**AIM OF THE EXERCISE:** Below are records; transcribe only the line with "cyan round brick G10" and those after it, through the last line, without any change.

##### MATERIAL FOR THE TASK

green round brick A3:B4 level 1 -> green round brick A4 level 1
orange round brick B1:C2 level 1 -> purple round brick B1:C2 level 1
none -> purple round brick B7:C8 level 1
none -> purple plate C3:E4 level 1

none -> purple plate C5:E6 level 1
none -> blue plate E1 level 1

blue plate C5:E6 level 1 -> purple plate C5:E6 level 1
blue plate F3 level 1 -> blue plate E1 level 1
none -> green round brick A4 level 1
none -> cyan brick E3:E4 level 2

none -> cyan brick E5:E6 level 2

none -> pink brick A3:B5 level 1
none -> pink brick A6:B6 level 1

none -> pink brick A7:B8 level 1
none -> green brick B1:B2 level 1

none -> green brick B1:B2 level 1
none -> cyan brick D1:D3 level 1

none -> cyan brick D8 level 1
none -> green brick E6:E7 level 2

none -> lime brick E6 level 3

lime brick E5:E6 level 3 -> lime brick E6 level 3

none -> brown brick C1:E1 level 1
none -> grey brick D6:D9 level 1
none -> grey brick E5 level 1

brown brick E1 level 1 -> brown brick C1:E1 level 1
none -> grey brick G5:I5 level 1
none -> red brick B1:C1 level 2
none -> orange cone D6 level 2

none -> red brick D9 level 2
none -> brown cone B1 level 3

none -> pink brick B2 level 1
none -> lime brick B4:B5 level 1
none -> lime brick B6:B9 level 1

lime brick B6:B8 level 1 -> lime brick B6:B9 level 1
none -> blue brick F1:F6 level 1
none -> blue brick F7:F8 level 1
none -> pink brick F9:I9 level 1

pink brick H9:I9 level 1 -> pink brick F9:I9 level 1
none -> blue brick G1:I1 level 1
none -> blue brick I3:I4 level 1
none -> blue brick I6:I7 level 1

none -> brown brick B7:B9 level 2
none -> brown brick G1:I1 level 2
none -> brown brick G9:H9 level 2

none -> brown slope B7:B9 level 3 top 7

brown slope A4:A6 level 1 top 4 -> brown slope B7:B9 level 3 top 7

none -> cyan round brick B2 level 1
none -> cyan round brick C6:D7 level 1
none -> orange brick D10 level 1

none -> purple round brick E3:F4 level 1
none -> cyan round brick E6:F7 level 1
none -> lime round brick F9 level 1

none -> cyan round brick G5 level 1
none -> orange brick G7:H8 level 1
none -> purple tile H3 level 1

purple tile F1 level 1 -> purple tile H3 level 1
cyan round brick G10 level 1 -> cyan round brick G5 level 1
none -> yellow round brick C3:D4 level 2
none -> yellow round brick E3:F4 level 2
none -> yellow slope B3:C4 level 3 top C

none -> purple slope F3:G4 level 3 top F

##########

**EXERCISE RESULT:**
cyan round brick G10 level 1 -> cyan round brick G5 level 1
none -> yellow round brick C3:D4 level 2
none -> yellow round brick E3:F4 level 2
none -> yellow slope B3:C4 level 3 top C

none -> purple slope F3:G4 level 3 top F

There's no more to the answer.